◆ Available data:

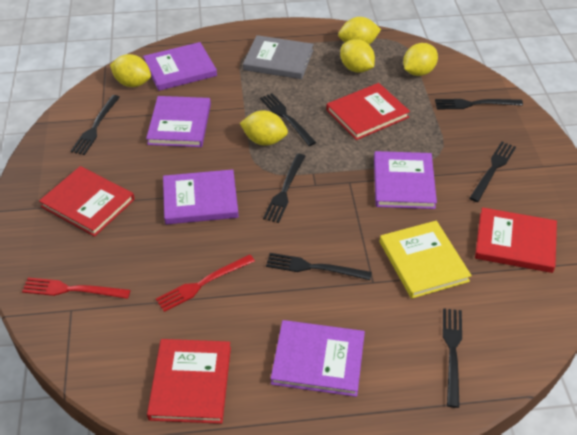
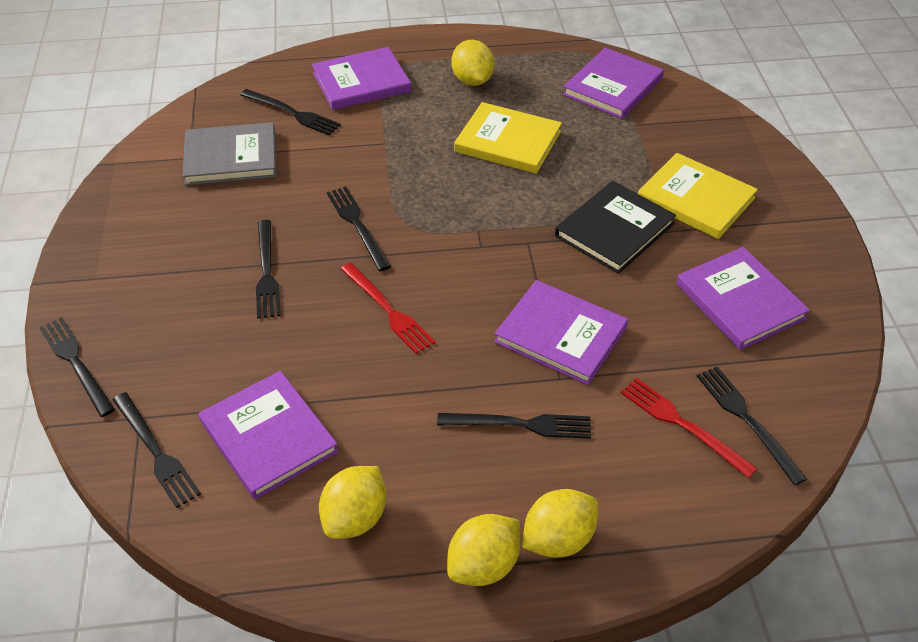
black book: 0 -> 1
red book: 4 -> 0
yellow book: 1 -> 2
yellow lemon: 5 -> 4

◆ Your objective: Print the material above once more, exactly, minus the pictures.

◆ Task response:
black book: 0 -> 1
red book: 4 -> 0
yellow book: 1 -> 2
yellow lemon: 5 -> 4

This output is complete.